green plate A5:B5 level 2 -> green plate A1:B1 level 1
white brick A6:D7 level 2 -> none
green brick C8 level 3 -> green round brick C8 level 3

--

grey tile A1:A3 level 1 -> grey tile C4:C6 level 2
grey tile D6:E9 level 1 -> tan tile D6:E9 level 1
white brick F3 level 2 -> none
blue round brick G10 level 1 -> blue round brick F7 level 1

■ Exercise directions: Extract every line above that contains the word "none".

■ Response:
white brick A6:D7 level 2 -> none
white brick F3 level 2 -> none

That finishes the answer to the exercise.